• **Your assignment**
In the data below, the answer is the run of lines from the line containing "gone | scarlet_dinner_plate" through the line containing "camera: 75 degrees left, 5 degrees up", both included; print it exactly and nothing else.
[Data shown]
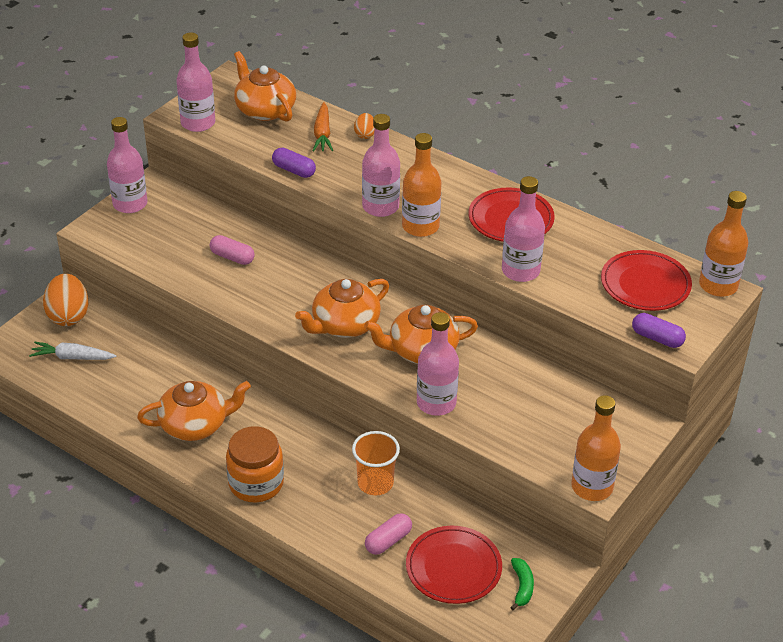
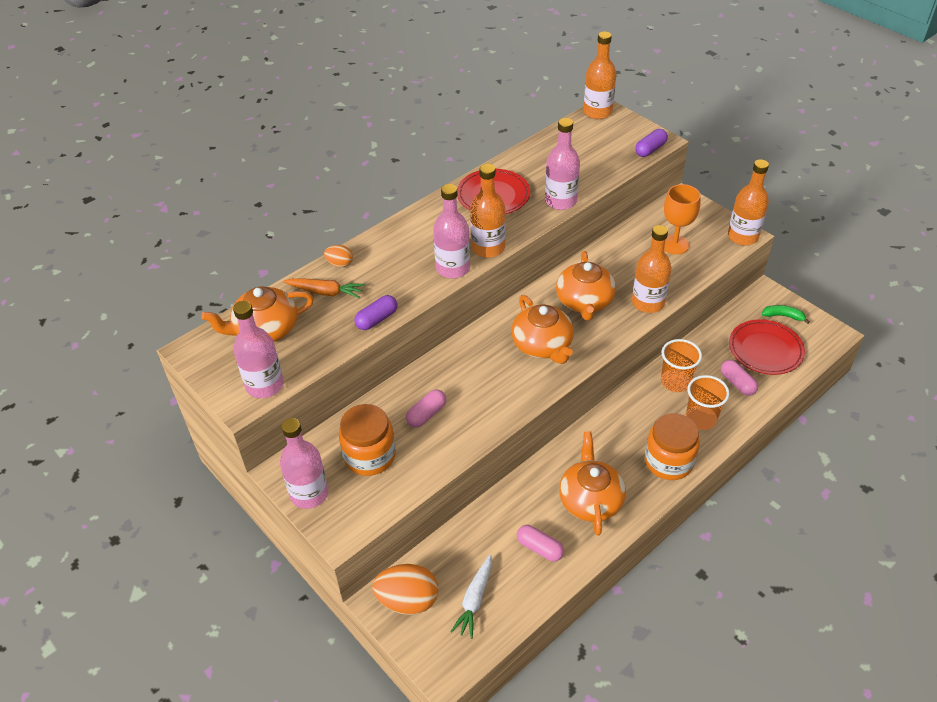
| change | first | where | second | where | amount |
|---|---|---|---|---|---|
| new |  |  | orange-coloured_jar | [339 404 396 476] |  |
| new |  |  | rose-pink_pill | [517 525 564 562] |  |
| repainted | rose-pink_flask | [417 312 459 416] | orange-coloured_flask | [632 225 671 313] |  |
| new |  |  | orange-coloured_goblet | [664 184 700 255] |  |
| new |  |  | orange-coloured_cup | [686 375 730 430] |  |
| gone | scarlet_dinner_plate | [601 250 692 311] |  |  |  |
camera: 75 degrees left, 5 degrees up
[/Data shown]
[Data shown]
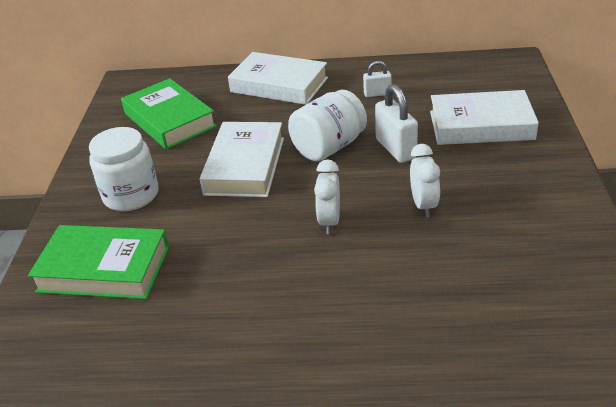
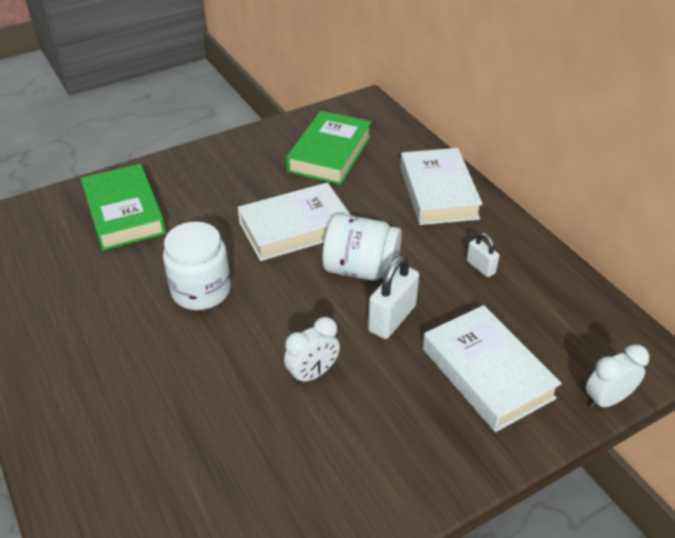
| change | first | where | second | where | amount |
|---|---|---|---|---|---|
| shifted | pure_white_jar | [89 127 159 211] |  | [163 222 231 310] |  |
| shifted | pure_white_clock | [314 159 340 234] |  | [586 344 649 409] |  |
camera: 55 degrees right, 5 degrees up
[/Data shown]
• **Answer section**
| gone | scarlet_dinner_plate | [601 250 692 311] |  |  |  |
camera: 75 degrees left, 5 degrees up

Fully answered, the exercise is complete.